[Revision tracking records]
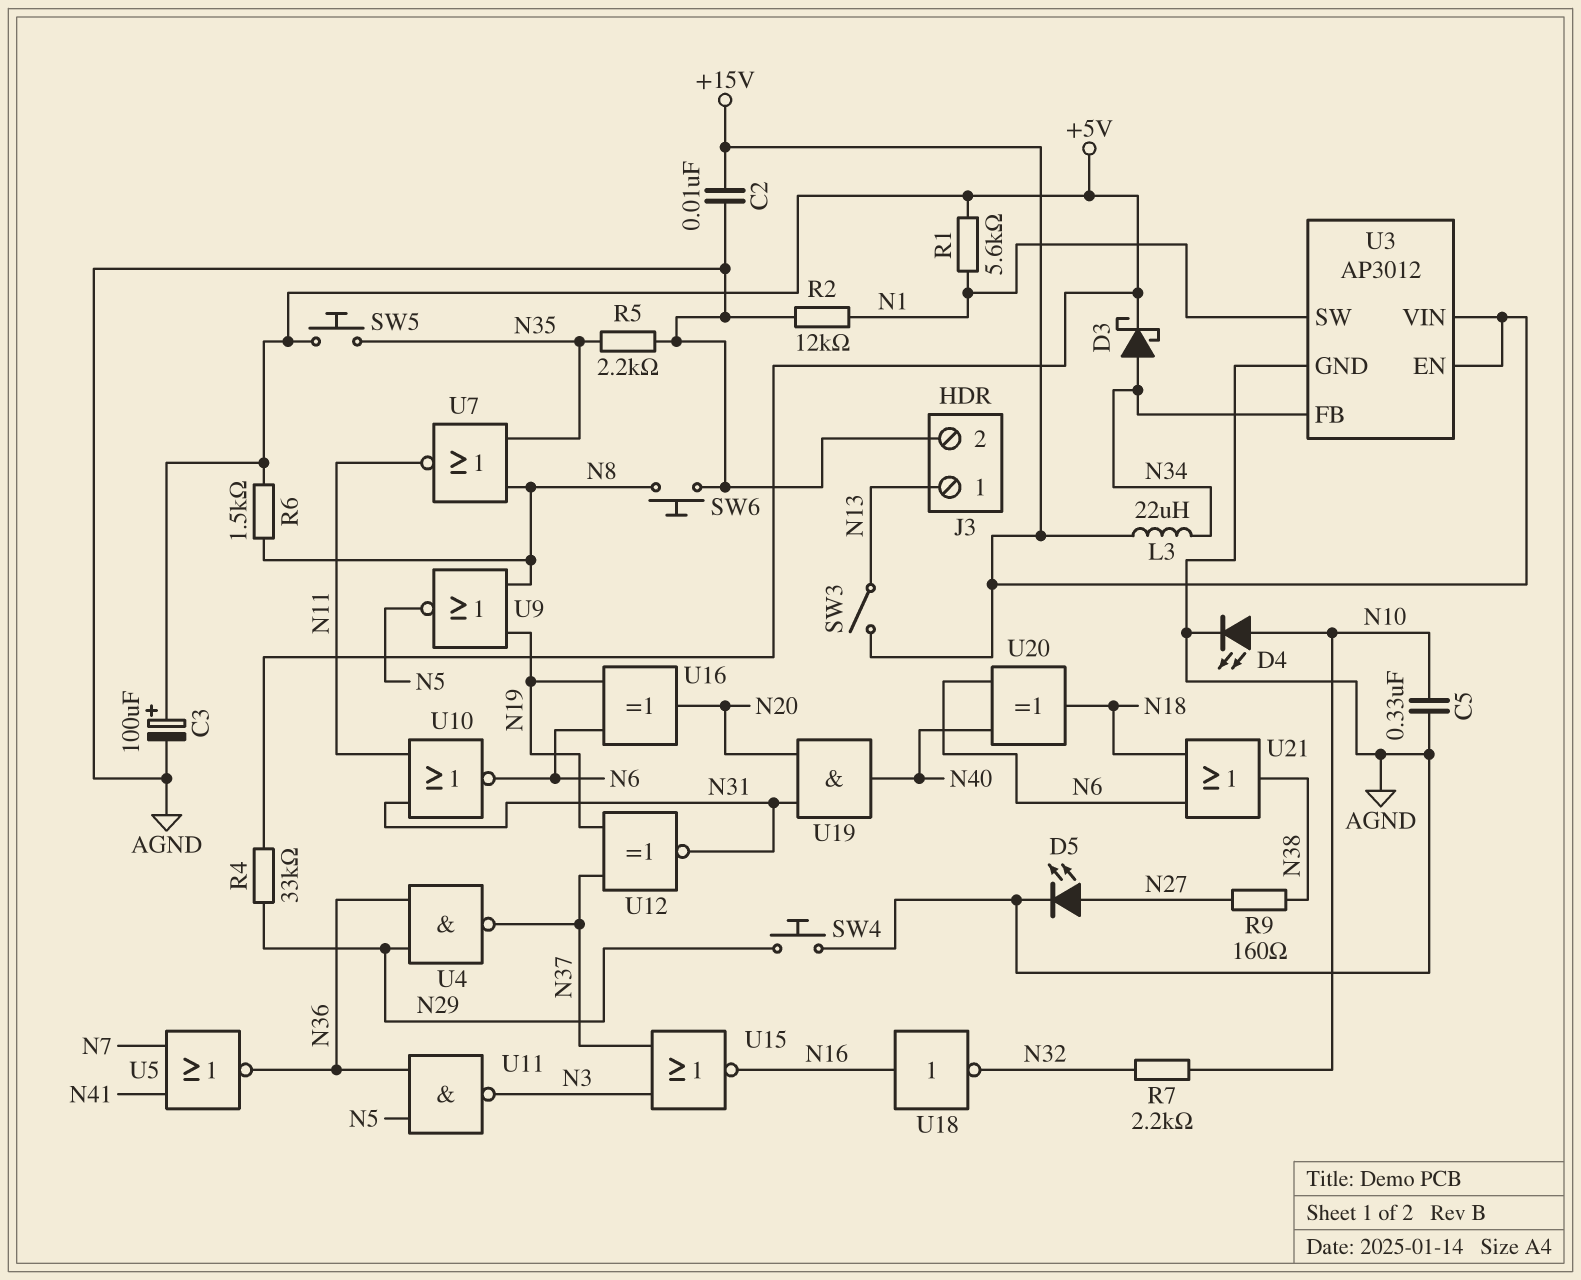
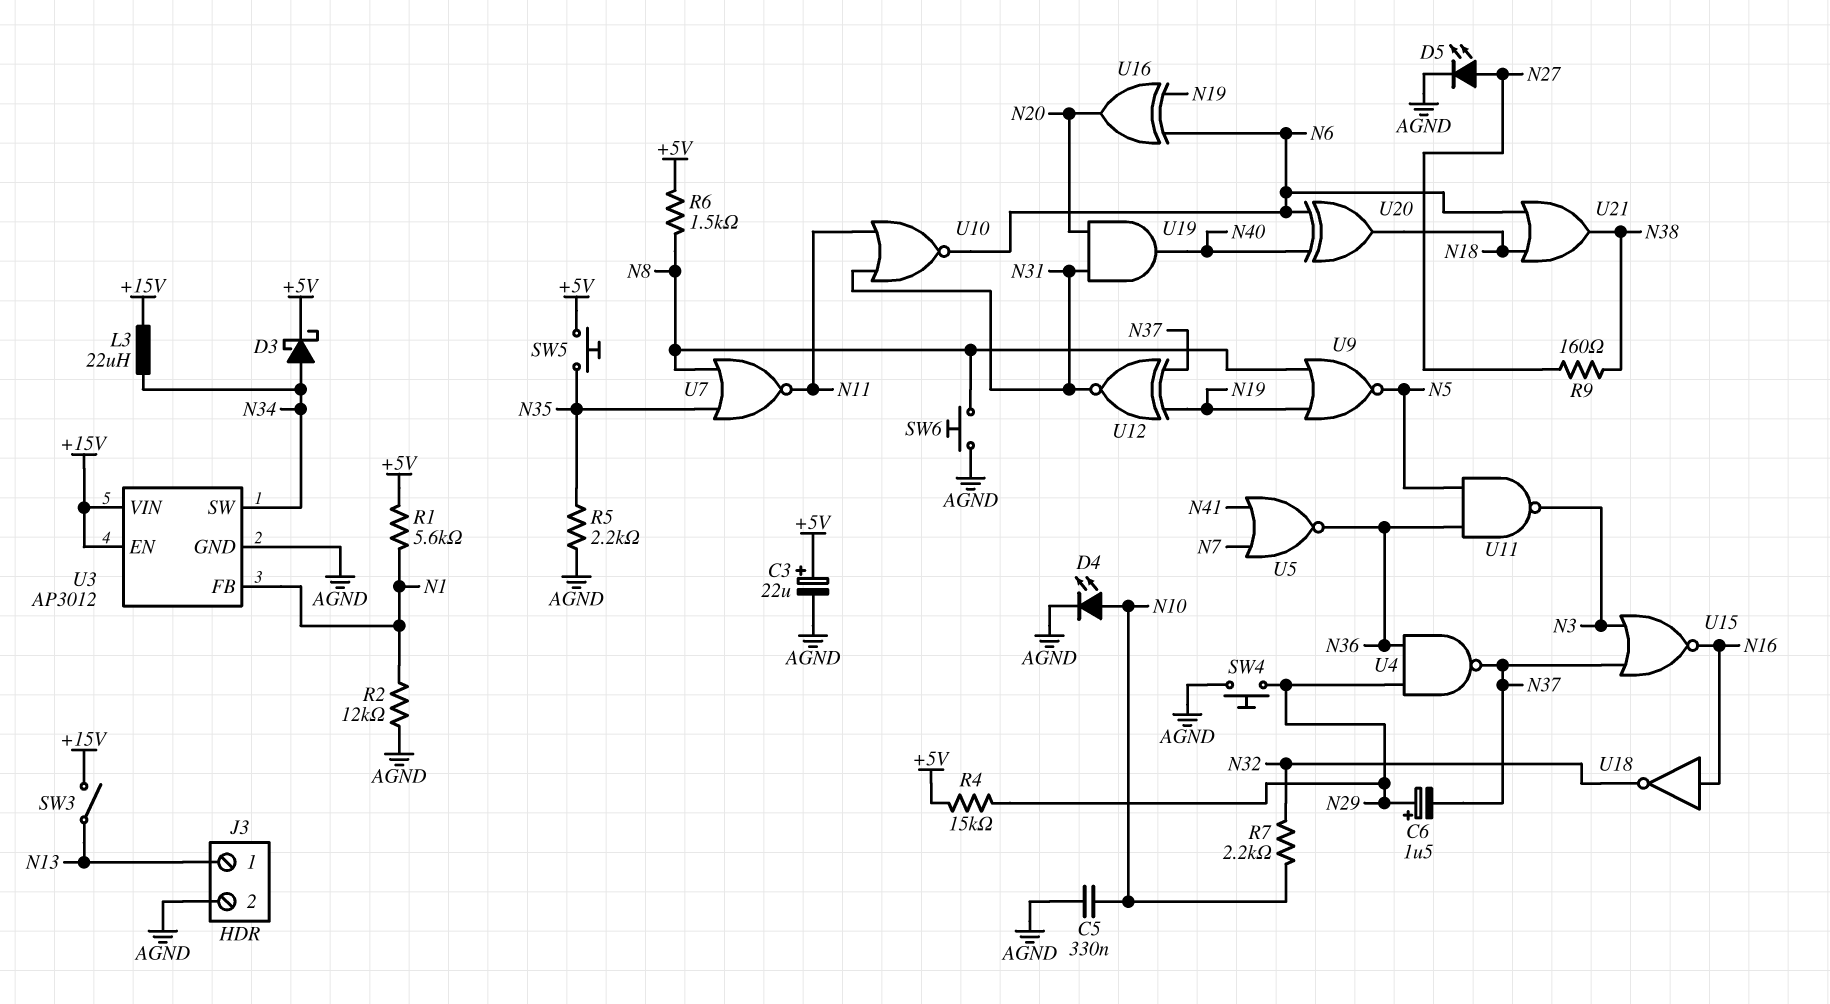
C2: 10nF (+15V, AGND) -> none
C3: 100uF (plus +5V, minus AGND) -> 22uF (plus +5V, minus AGND)
C6: none -> 1.5uF (plus N29, minus N37)
R4: 33k (+5V, N29) -> 15k (+5V, N29)
U3 pin FB: N34 -> N1
U3 pin SW: N1 -> N34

_What the exercise asks:_ Count every line above that includes the string "none", and answer with the count only.

_Exercise solution:_ 2